Action item:
Leave no picture in, and give every entry again exactly.
═══ Data extract ═══
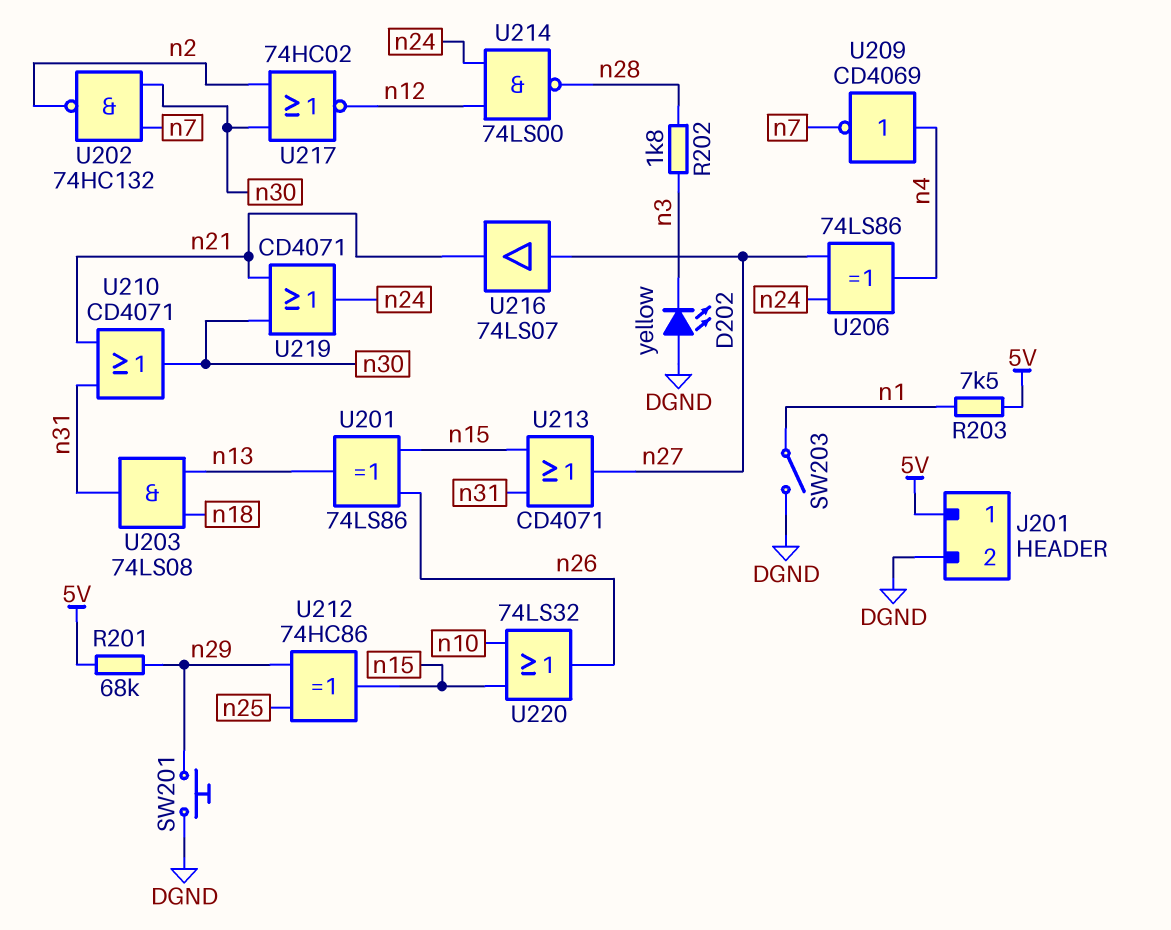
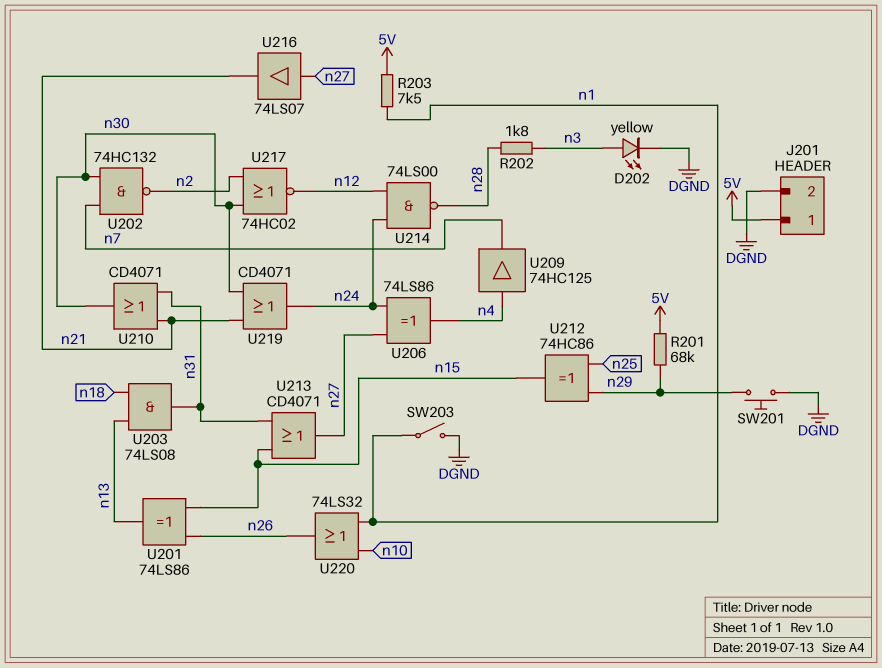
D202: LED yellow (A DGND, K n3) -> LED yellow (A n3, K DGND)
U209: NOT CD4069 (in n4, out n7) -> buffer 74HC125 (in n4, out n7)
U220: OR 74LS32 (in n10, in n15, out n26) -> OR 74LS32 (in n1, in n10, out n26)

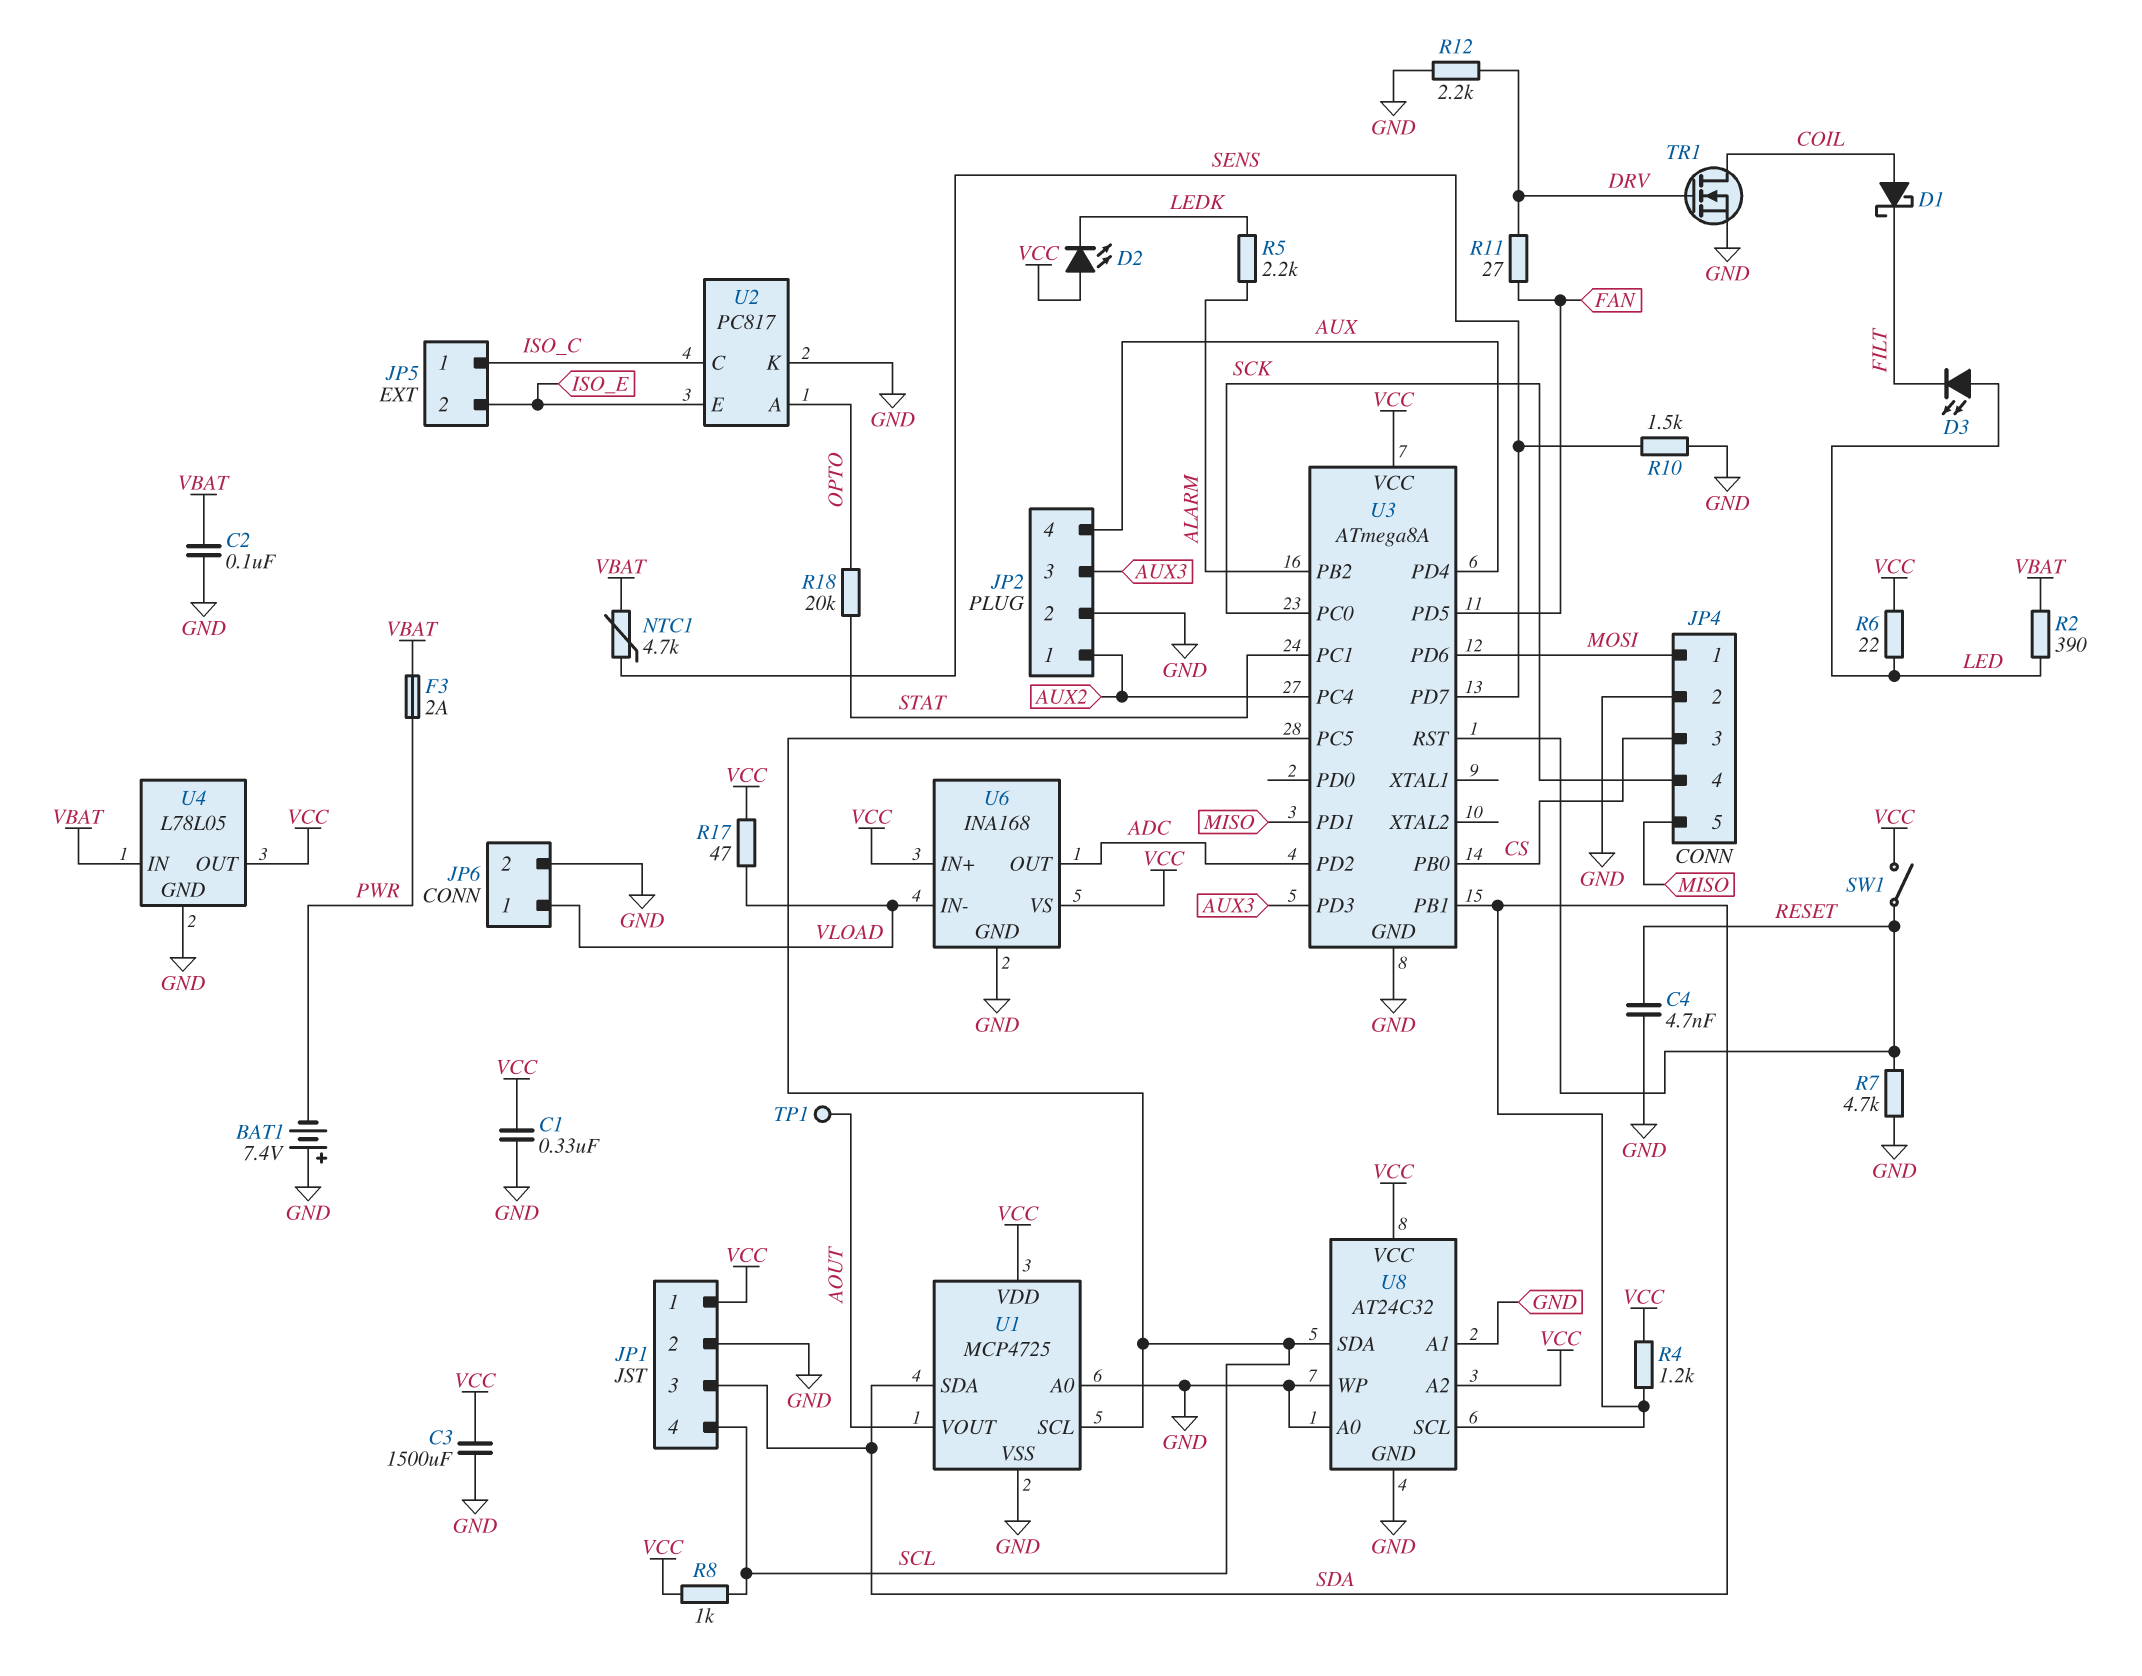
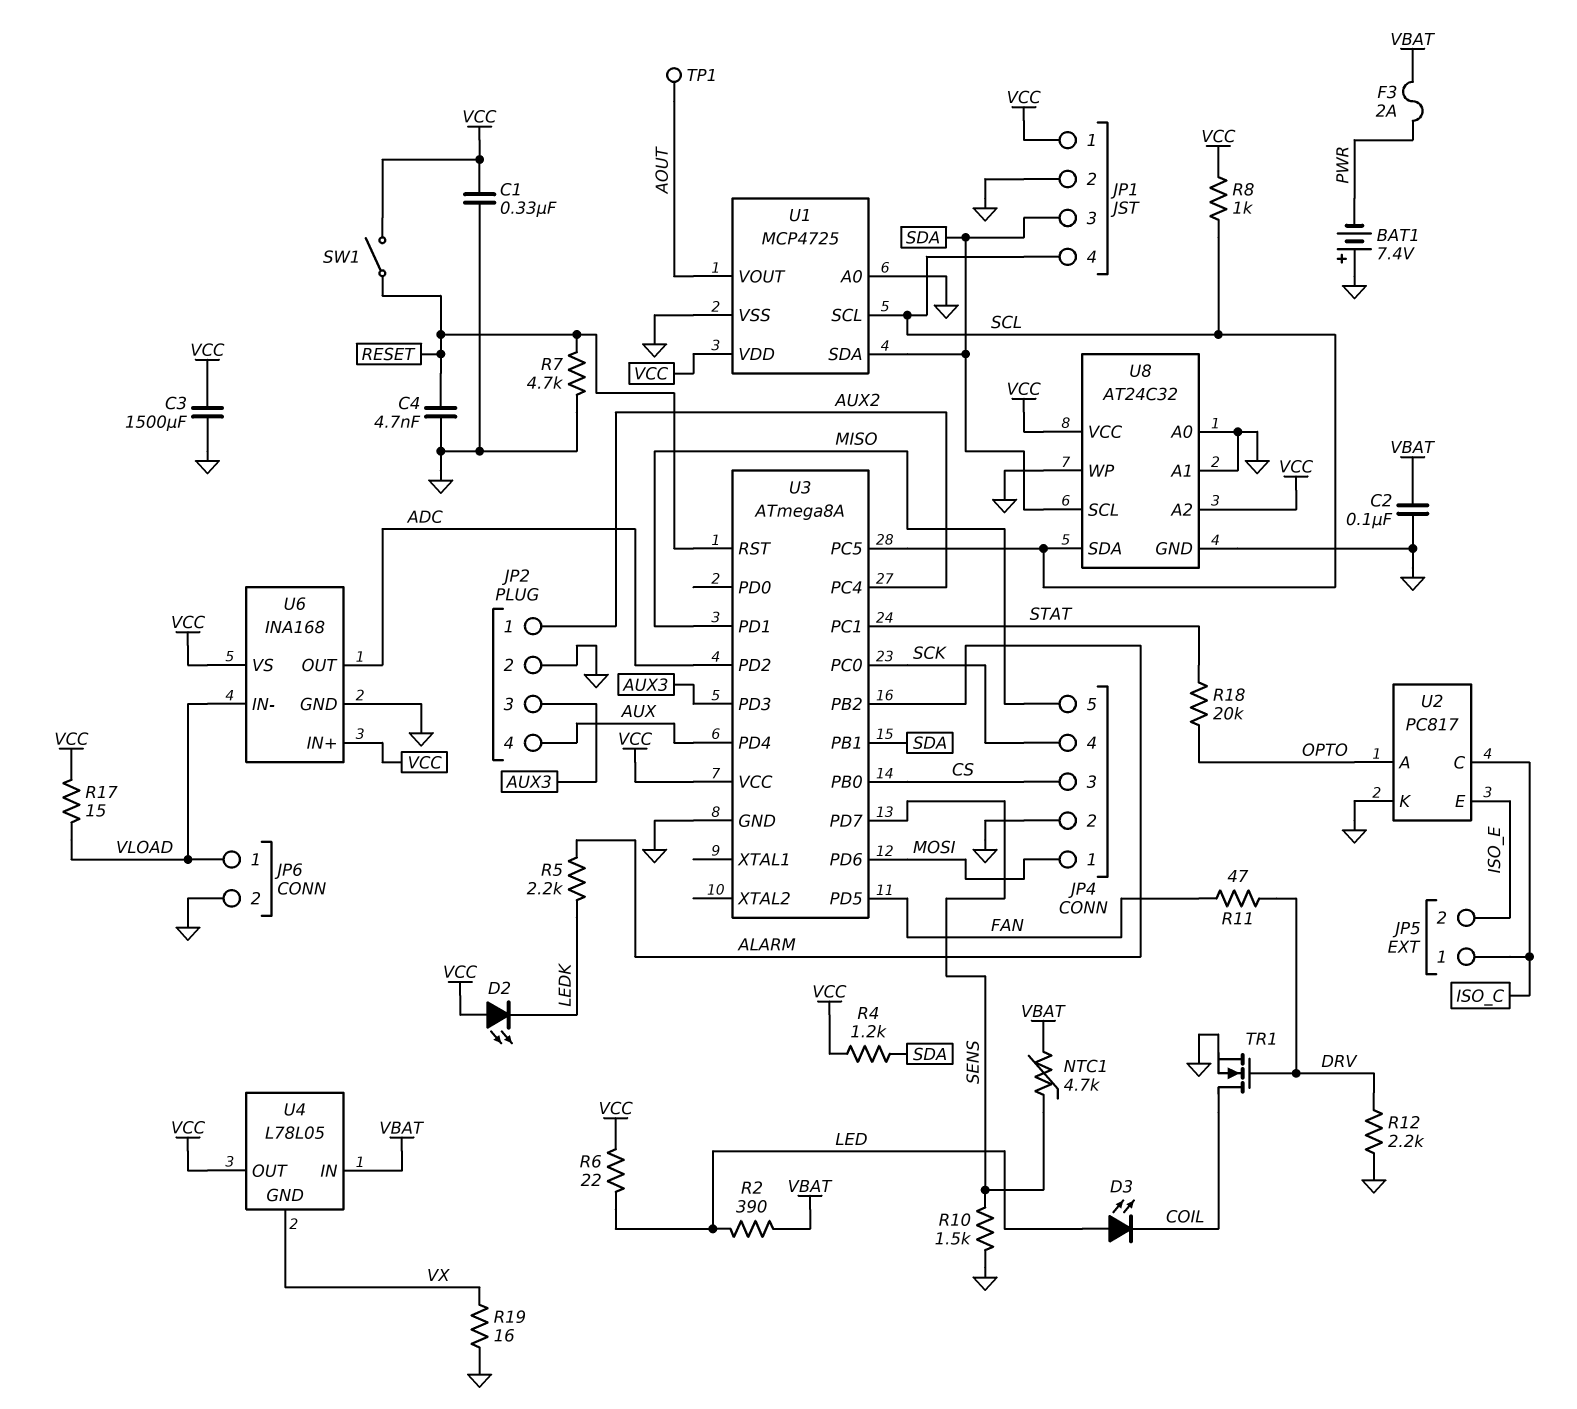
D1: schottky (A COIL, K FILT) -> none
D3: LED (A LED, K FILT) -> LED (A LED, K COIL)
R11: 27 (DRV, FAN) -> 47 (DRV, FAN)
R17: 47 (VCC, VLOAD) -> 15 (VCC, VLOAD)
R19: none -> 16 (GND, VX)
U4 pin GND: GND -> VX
═══
Answer section:
D202: LED yellow (A DGND, K n3) -> LED yellow (A n3, K DGND)
U209: NOT CD4069 (in n4, out n7) -> buffer 74HC125 (in n4, out n7)
U220: OR 74LS32 (in n10, in n15, out n26) -> OR 74LS32 (in n1, in n10, out n26)

D1: schottky (A COIL, K FILT) -> none
D3: LED (A LED, K FILT) -> LED (A LED, K COIL)
R11: 27 (DRV, FAN) -> 47 (DRV, FAN)
R17: 47 (VCC, VLOAD) -> 15 (VCC, VLOAD)
R19: none -> 16 (GND, VX)
U4 pin GND: GND -> VX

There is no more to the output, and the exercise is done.